> **Task statement**:
Give back, word for word, the lines in the listing below from the one holding "R205: none -> 150k (N5, N9)" down to the one holding "U201 pin ON: VS -> GND", both ends included.

************

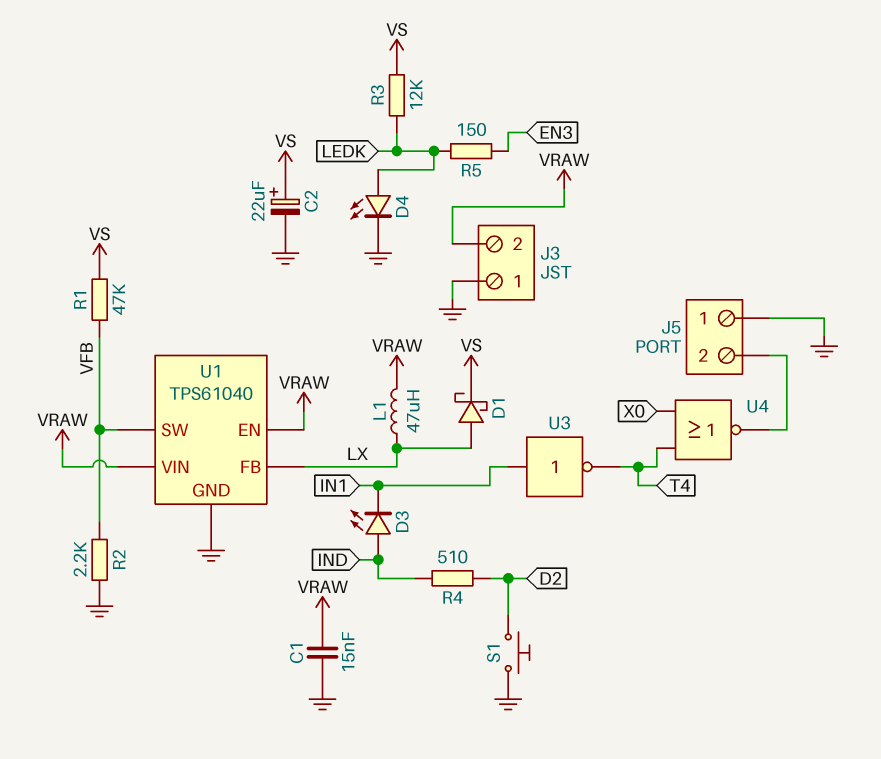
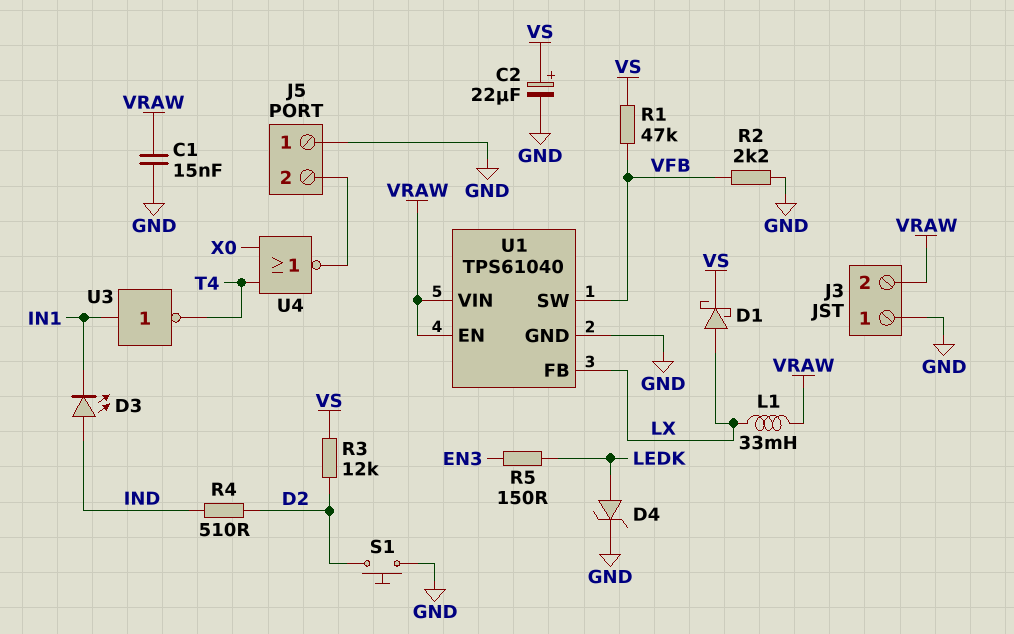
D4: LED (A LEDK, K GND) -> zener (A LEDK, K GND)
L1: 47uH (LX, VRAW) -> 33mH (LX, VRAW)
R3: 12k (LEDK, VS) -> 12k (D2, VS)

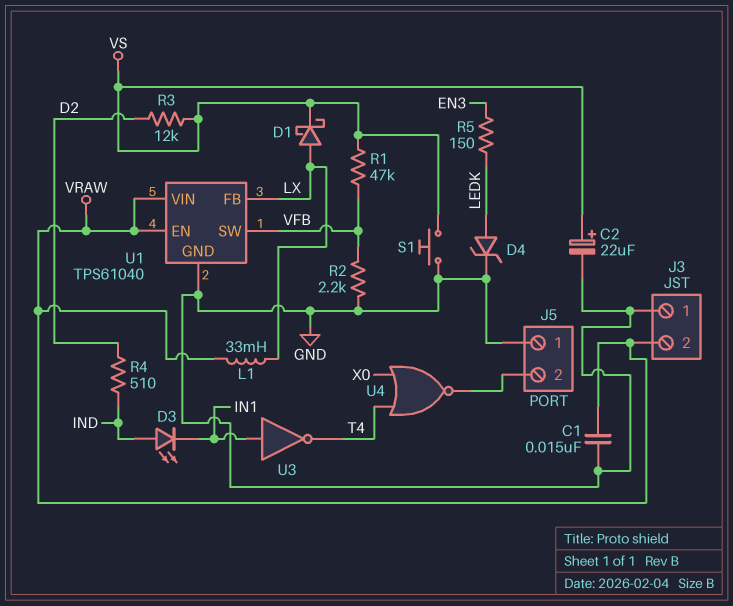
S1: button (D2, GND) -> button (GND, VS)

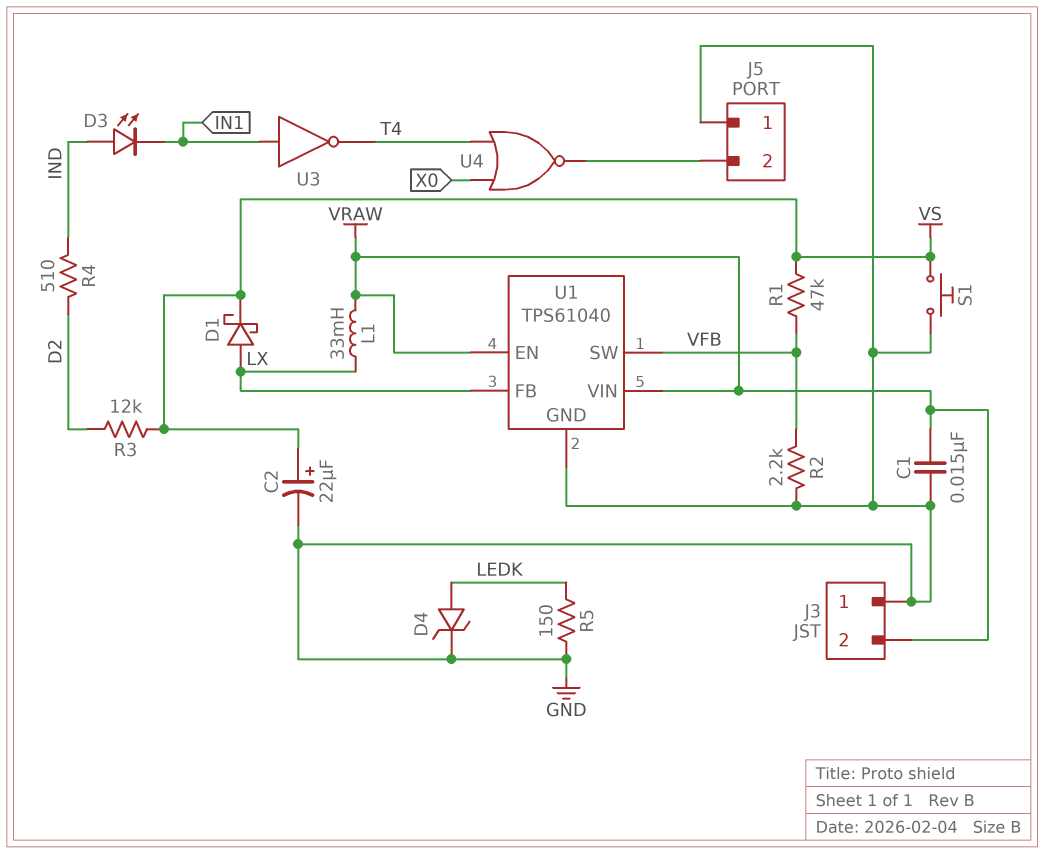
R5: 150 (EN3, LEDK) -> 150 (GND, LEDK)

************

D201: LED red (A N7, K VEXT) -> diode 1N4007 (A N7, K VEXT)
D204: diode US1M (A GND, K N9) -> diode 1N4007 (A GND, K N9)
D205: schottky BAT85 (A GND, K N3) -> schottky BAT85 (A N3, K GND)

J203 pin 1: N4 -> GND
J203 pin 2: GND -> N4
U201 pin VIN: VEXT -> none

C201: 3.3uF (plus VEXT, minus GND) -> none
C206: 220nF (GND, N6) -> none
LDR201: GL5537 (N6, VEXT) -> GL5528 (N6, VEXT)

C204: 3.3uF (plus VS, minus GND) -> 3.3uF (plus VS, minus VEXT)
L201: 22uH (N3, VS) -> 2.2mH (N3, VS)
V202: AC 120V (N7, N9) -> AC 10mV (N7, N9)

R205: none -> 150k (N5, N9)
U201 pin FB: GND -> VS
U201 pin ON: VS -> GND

************

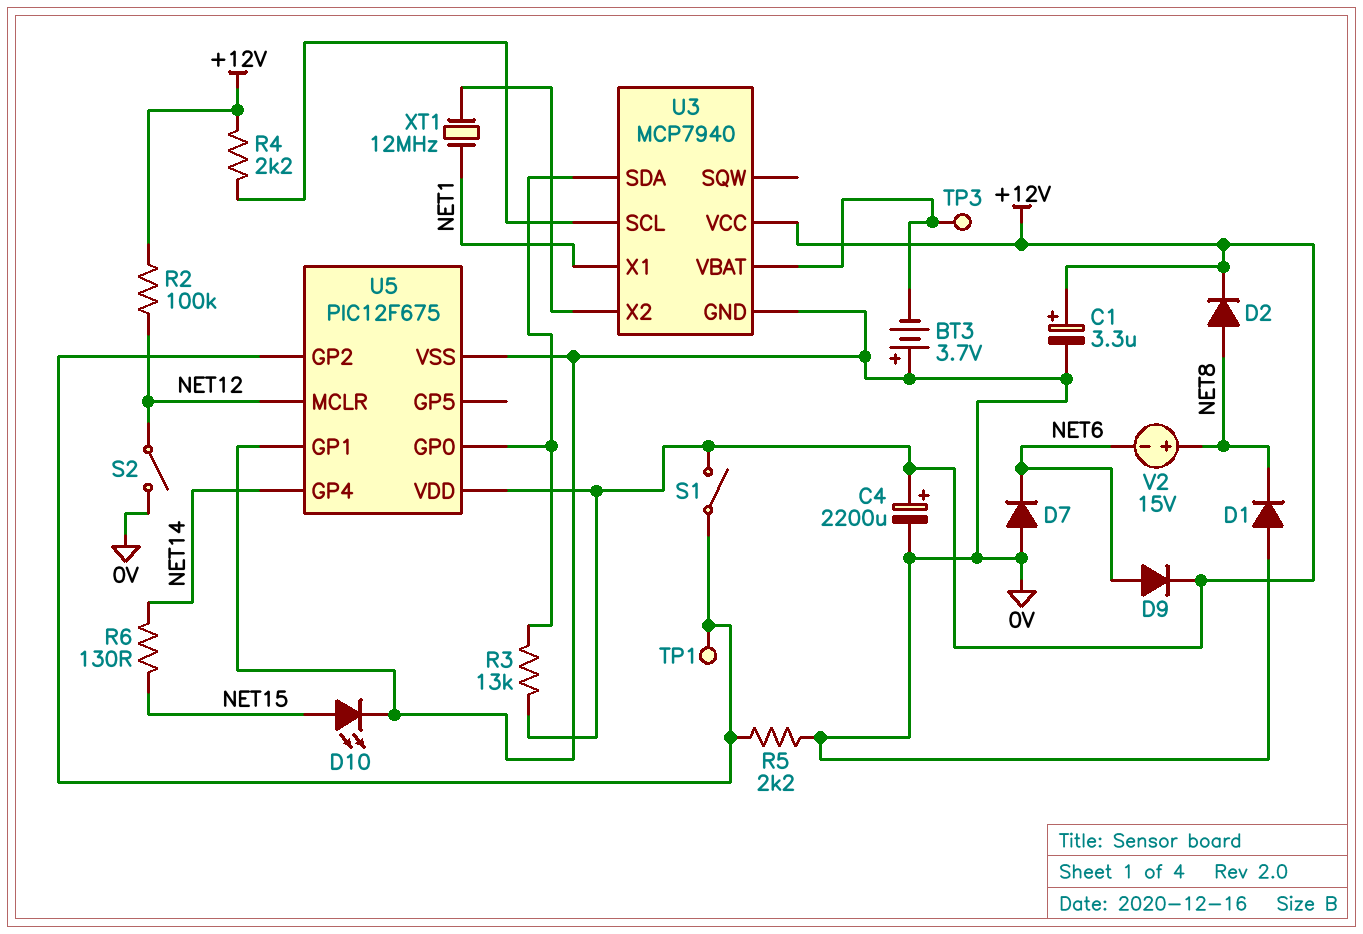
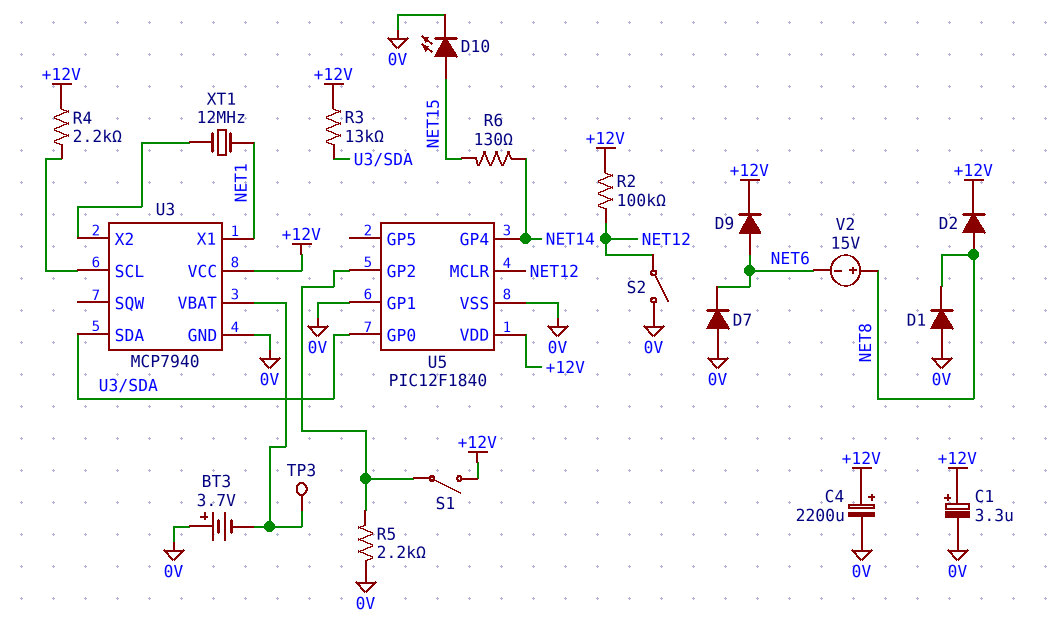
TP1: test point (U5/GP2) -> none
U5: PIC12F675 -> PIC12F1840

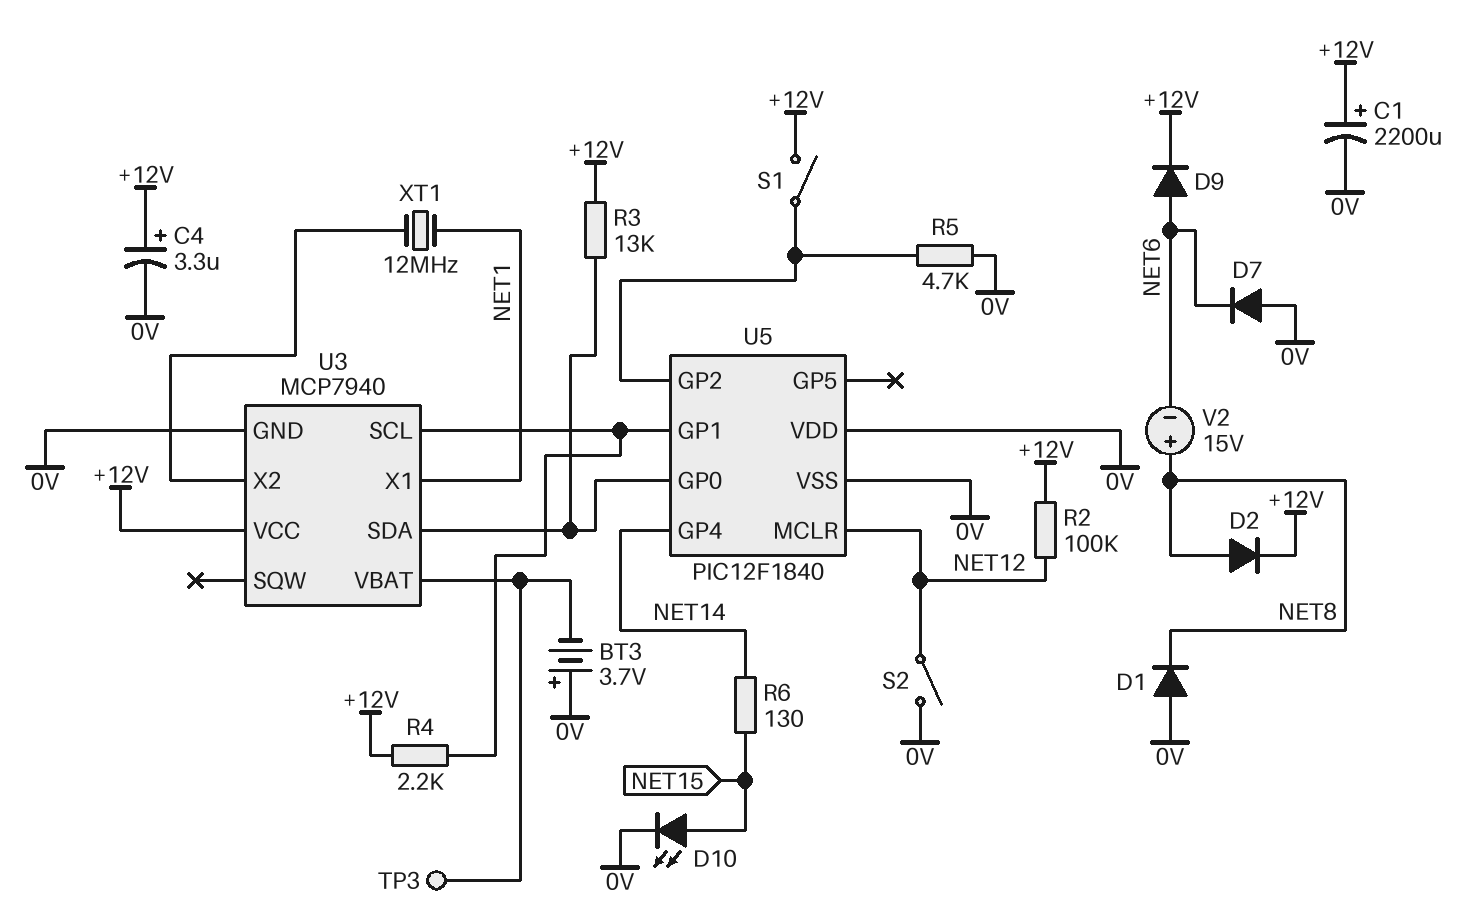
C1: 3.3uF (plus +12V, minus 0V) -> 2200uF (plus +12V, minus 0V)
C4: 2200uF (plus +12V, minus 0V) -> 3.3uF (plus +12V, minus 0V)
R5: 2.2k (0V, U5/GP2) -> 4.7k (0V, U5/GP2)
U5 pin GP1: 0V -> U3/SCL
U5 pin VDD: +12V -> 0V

************

> **Expected output**:
R205: none -> 150k (N5, N9)
U201 pin FB: GND -> VS
U201 pin ON: VS -> GND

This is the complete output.